— begin —
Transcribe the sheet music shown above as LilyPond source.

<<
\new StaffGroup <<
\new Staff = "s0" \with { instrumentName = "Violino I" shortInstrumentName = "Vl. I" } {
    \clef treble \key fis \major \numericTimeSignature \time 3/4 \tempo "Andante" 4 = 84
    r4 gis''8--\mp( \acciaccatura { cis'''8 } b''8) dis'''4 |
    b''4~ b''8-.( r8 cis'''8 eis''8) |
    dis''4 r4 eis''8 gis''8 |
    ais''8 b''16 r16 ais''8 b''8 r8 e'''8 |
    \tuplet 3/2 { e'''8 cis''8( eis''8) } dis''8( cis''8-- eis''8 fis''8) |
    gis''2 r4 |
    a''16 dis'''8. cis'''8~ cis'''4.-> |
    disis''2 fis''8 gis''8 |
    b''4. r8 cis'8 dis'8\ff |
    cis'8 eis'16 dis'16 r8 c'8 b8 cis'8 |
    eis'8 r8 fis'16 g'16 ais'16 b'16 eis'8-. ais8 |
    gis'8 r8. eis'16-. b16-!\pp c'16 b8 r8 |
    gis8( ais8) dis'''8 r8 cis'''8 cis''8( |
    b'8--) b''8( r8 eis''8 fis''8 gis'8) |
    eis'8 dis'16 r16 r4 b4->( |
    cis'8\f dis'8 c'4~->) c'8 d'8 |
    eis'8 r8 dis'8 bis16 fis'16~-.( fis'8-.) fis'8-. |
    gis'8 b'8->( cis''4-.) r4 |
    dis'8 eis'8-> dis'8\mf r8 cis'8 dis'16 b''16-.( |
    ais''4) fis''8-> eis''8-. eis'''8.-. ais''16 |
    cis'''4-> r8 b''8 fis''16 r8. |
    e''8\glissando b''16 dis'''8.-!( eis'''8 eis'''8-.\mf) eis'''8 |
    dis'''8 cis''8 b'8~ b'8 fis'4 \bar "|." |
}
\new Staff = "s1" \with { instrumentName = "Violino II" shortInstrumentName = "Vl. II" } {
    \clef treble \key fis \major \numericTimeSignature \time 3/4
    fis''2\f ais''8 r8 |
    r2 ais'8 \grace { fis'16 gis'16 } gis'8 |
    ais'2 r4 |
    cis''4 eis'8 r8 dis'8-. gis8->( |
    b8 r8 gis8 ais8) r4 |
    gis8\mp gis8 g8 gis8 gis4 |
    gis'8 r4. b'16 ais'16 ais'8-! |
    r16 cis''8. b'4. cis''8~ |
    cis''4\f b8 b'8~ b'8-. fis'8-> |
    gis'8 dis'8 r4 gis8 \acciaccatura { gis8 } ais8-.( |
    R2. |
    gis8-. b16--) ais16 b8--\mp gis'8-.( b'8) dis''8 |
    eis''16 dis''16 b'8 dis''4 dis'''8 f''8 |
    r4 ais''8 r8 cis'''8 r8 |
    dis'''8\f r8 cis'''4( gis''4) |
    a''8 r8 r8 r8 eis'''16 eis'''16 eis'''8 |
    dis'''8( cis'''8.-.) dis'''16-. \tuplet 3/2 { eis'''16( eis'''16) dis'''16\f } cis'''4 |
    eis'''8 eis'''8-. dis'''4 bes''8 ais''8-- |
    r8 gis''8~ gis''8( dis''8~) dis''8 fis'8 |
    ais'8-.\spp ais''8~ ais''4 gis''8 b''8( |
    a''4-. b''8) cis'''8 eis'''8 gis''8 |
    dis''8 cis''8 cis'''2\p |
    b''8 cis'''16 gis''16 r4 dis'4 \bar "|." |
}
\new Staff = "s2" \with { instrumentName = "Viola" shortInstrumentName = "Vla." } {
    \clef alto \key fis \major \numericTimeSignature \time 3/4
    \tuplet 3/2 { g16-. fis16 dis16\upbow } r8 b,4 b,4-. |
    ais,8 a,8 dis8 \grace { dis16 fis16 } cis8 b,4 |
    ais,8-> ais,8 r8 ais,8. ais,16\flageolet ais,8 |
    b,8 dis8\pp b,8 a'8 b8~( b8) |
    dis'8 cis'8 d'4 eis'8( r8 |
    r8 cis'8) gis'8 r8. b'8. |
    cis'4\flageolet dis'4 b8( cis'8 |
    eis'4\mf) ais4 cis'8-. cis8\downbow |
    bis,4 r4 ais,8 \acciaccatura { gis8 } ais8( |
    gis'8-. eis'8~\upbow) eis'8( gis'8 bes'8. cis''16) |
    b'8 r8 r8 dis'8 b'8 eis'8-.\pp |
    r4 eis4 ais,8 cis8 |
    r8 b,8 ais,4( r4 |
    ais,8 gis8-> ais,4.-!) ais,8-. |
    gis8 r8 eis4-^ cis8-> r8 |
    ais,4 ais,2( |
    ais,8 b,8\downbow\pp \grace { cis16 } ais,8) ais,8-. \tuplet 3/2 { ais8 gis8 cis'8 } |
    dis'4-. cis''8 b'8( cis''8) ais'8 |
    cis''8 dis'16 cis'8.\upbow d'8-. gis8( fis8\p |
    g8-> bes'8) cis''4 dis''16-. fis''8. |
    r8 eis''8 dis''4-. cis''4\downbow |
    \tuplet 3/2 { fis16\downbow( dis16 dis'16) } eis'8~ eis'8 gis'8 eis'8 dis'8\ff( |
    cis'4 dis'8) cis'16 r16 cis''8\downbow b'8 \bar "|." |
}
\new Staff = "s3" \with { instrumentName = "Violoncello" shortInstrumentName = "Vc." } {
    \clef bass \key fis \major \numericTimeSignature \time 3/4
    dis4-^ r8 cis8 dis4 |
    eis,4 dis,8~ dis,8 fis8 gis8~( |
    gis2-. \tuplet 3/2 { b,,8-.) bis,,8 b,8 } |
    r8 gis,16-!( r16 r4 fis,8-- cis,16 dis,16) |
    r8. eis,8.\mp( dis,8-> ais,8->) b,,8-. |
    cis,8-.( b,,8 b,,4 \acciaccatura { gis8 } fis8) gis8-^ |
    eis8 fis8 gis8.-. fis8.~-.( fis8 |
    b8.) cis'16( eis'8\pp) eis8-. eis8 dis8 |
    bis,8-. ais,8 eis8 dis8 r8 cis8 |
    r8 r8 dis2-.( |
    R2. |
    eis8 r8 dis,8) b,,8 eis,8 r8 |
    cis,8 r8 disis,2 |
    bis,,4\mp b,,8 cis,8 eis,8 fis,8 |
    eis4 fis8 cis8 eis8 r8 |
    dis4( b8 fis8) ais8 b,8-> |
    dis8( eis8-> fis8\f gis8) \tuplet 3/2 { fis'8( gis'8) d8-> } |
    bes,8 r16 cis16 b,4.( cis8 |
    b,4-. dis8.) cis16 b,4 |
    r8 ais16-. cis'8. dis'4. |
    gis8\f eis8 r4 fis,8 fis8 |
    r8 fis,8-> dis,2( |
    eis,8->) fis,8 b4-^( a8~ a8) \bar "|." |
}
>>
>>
— end —
**TO DO:** Collect every line of the listing above that contains the string "acciaccatura", and copy each one in full.

**THE RESULT:**
    r4 gis''8--\mp( \acciaccatura { cis'''8 } b''8) dis'''4 |
    gis'8 dis'8 r4 gis8 \acciaccatura { gis8 } ais8-.( |
    bis,4 r4 ais,8 \acciaccatura { gis8 } ais8( |
    cis,8-.( b,,8 b,,4 \acciaccatura { gis8 } fis8) gis8-^ |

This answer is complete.